> Excerpted records:
[Start of Attachment]
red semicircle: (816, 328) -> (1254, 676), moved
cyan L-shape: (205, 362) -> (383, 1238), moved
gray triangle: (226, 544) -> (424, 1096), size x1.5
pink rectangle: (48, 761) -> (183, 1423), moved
[End of Attachment]
[Start of Attachment]
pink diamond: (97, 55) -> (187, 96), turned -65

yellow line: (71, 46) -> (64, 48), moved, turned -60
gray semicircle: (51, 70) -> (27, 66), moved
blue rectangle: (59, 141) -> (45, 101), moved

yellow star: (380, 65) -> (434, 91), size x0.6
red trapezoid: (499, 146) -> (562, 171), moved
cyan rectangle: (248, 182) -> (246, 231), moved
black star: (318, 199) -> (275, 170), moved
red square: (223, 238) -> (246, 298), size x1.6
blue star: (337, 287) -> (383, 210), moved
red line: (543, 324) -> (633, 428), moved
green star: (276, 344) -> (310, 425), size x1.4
[End of Attachment]
[Start of Attachment]
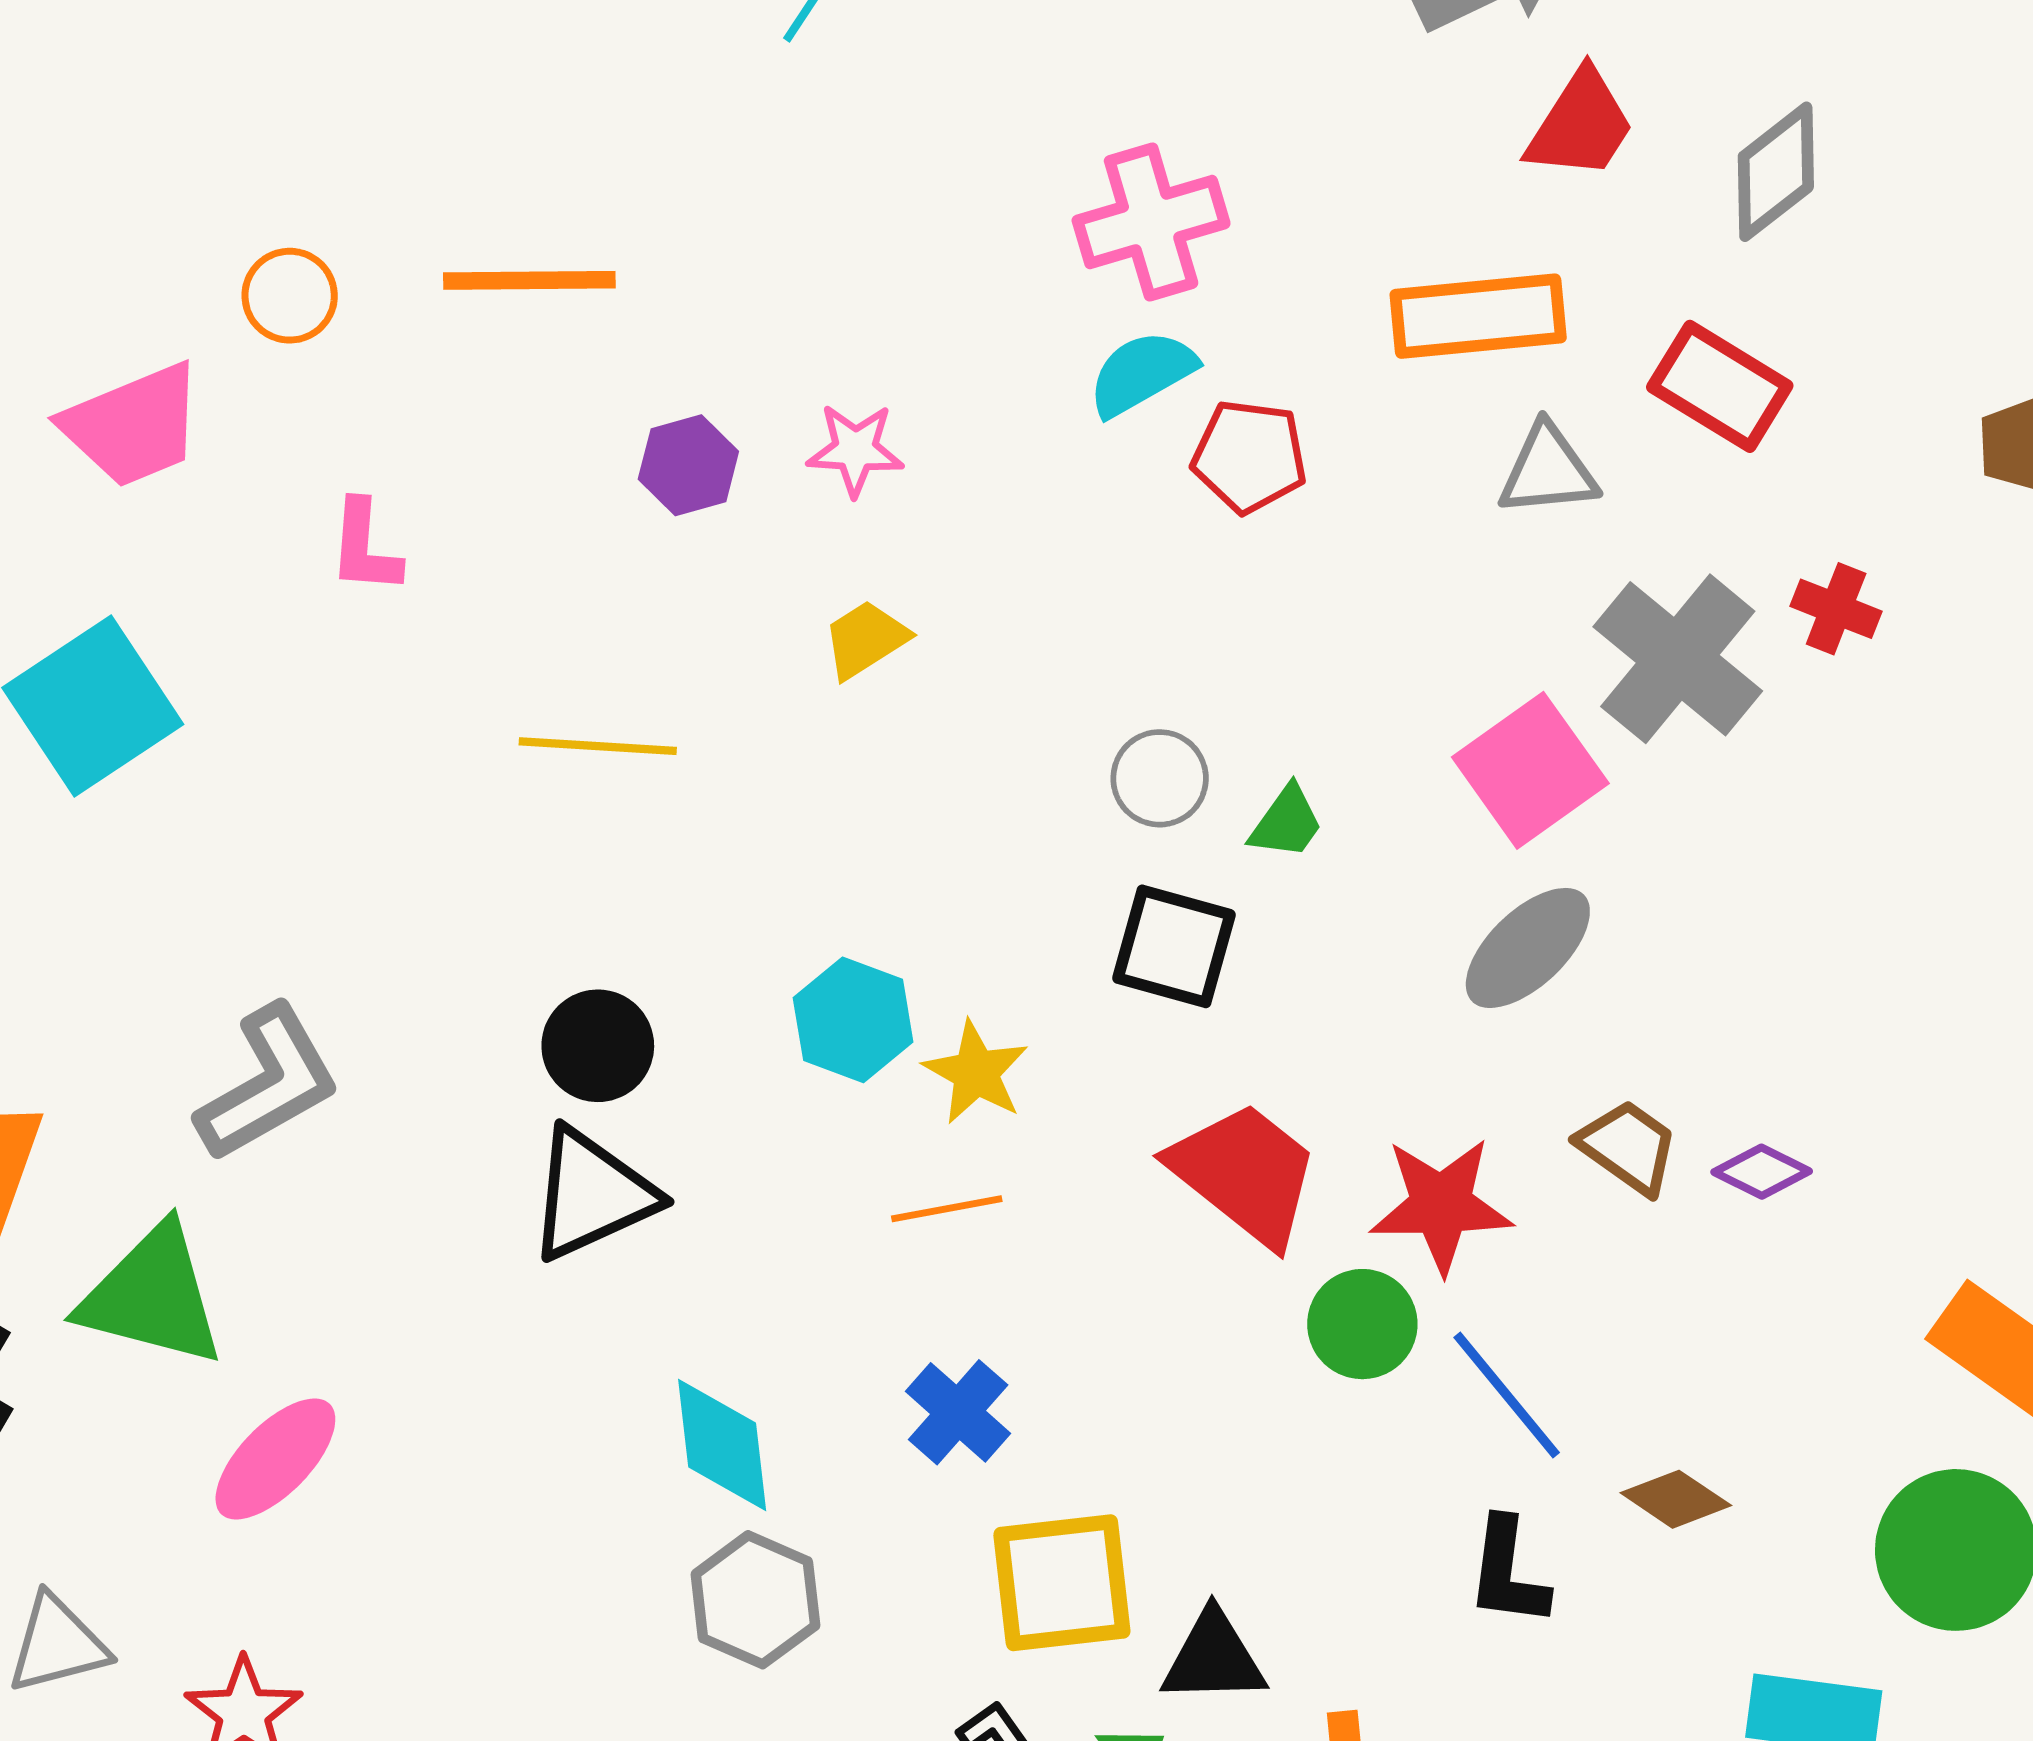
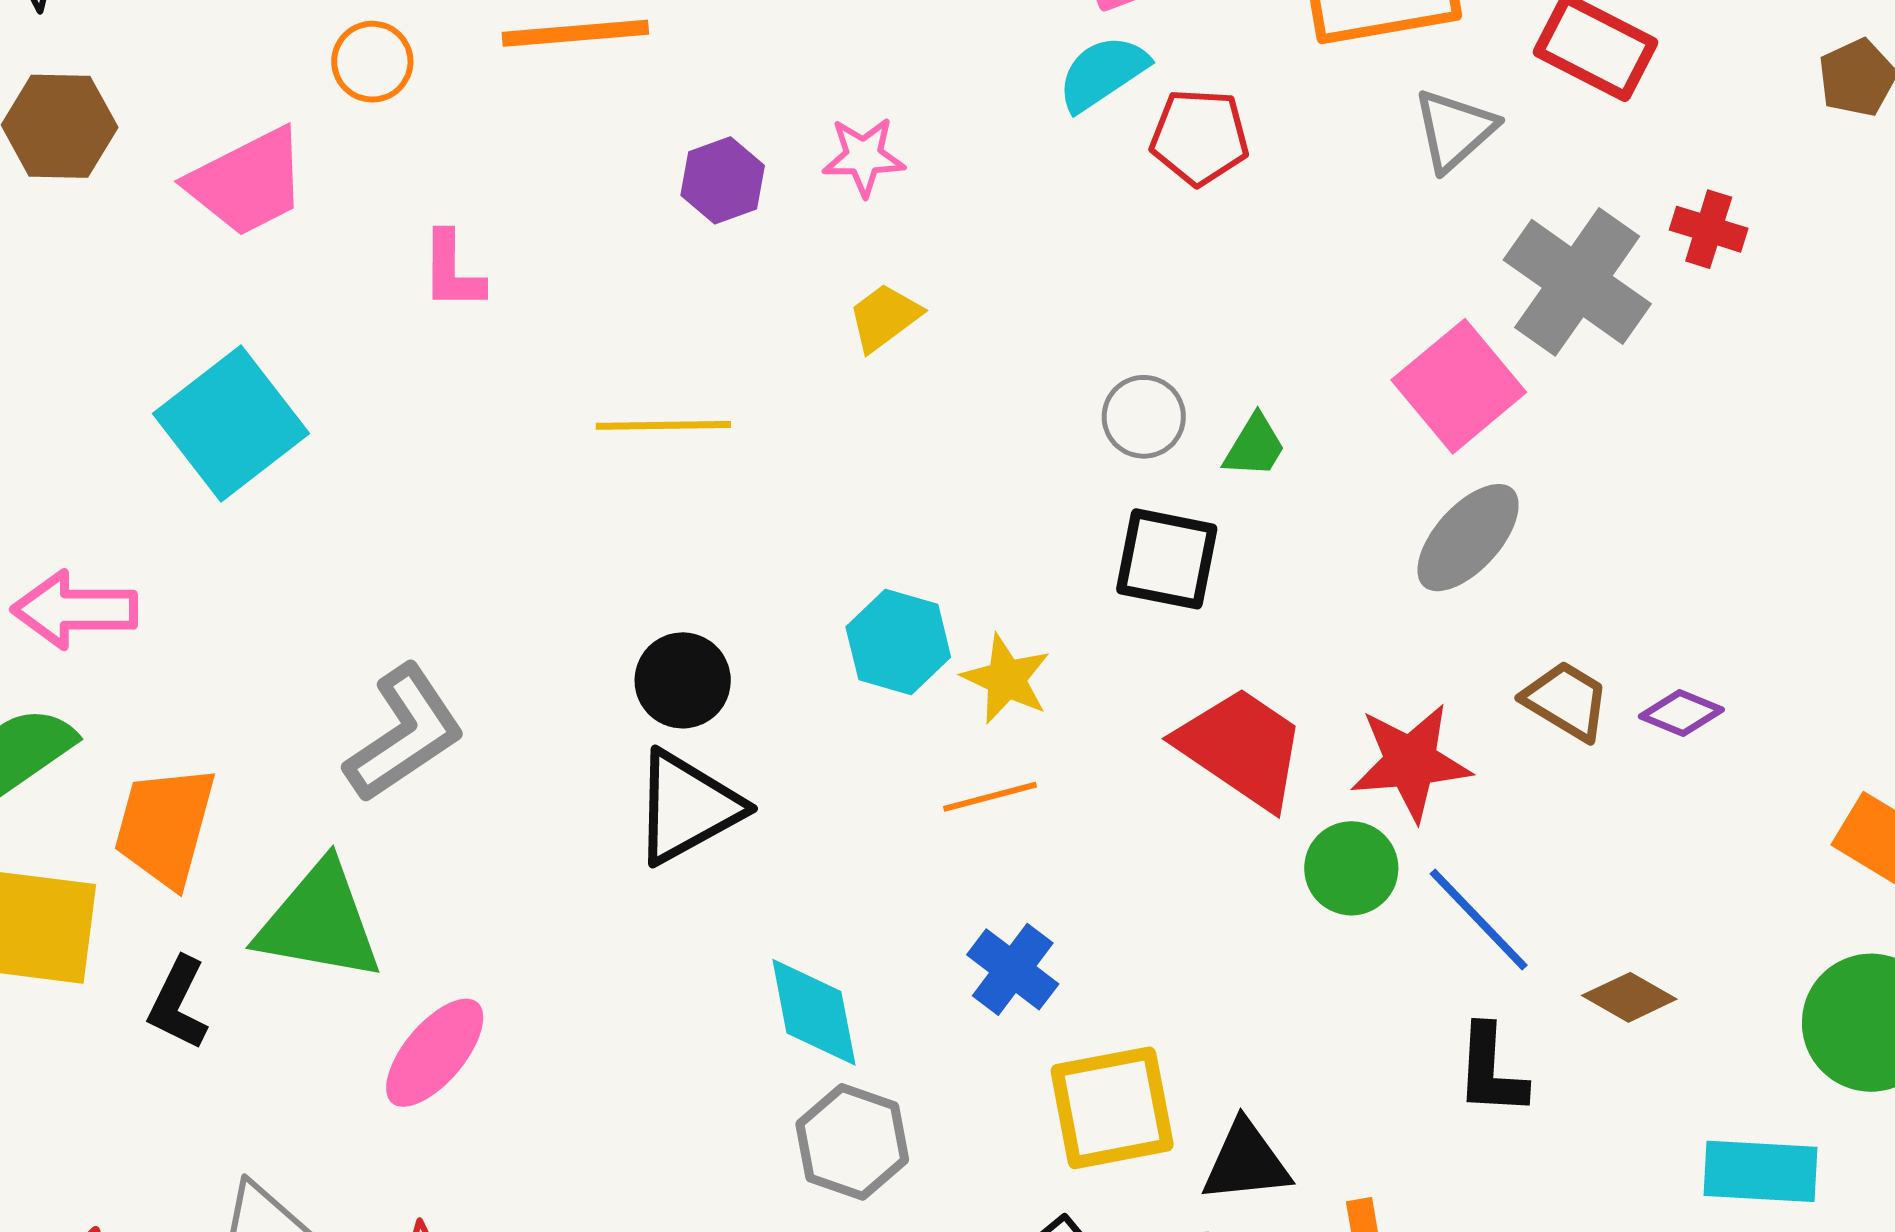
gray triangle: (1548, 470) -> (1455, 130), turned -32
[End of Attachment]
Output the lines above exactly, but only those between the line holding "yellow star: (380, 65)" and the line holding "green star: (276, 344)", inclusive.

yellow star: (380, 65) -> (434, 91), size x0.6
red trapezoid: (499, 146) -> (562, 171), moved
cyan rectangle: (248, 182) -> (246, 231), moved
black star: (318, 199) -> (275, 170), moved
red square: (223, 238) -> (246, 298), size x1.6
blue star: (337, 287) -> (383, 210), moved
red line: (543, 324) -> (633, 428), moved
green star: (276, 344) -> (310, 425), size x1.4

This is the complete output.